Write out the rows starting at the one containing "22 February [325, 528]" and ending at the one containing "10 March - 13 March [325, 816]", with both of those rows included.

* **RECORDS FOR THIS EXERCISE**
——————————

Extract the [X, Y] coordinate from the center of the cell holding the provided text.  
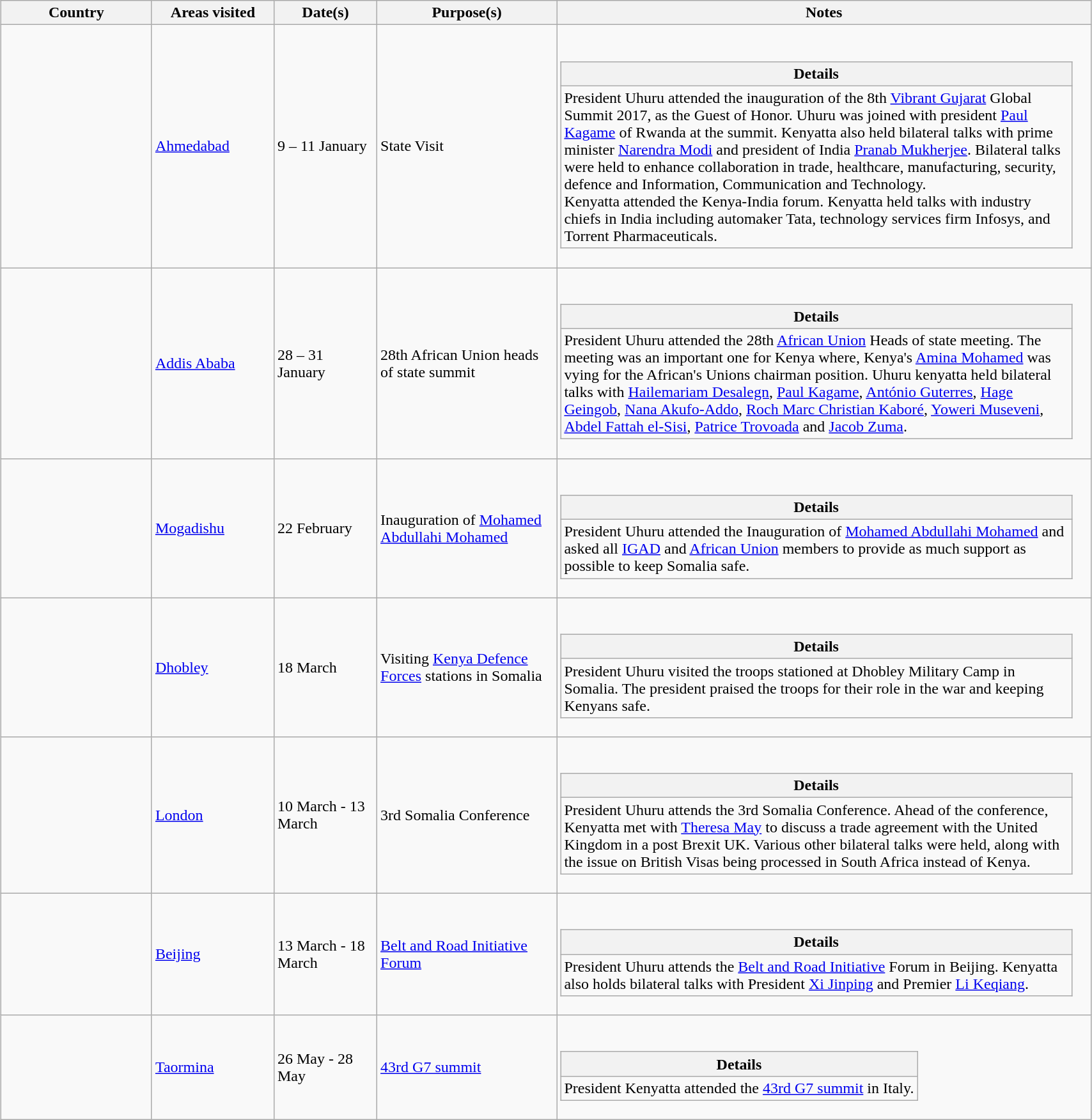
22 February [325, 528]
28 – 31 January [325, 363]
Areas visited [212, 13]
13 March - 18 March [325, 954]
Belt and Road Initiative Forum [467, 954]
9 – 11 January [325, 146]
Dhobley [212, 667]
Visiting Kenya Defence Forces stations in Somalia [467, 667]
Ahmedabad [212, 146]
Purpose(s) [467, 13]
Notes [824, 13]
Taormina [212, 1068]
28th African Union heads of state summit [467, 363]
Date(s) [325, 13]
State Visit [467, 146]
10 March - 13 March [325, 816]
18 March [325, 667]
Addis Ababa [212, 363]
26 May - 28 May [325, 1068]
Country [76, 13]
President Kenyatta attended the 43rd G7 summit in Italy. [739, 1088]
Beijing [212, 954]
Inauguration of Mohamed Abdullahi Mohamed [467, 528]
Mogadishu [212, 528]
Details President Kenyatta attended the 43rd G7 summit in Italy. [824, 1068]
3rd Somalia Conference [467, 816]
43rd G7 summit [467, 1068]
London [212, 816]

——————————

* **SOLUTION FOR THIS PROBLEM**
22 February [325, 528]
28 – 31 January [325, 363]
Areas visited [212, 13]
13 March - 18 March [325, 954]
Belt and Road Initiative Forum [467, 954]
9 – 11 January [325, 146]
Dhobley [212, 667]
Visiting Kenya Defence Forces stations in Somalia [467, 667]
Ahmedabad [212, 146]
Purpose(s) [467, 13]
Notes [824, 13]
Taormina [212, 1068]
28th African Union heads of state summit [467, 363]
Date(s) [325, 13]
State Visit [467, 146]
10 March - 13 March [325, 816]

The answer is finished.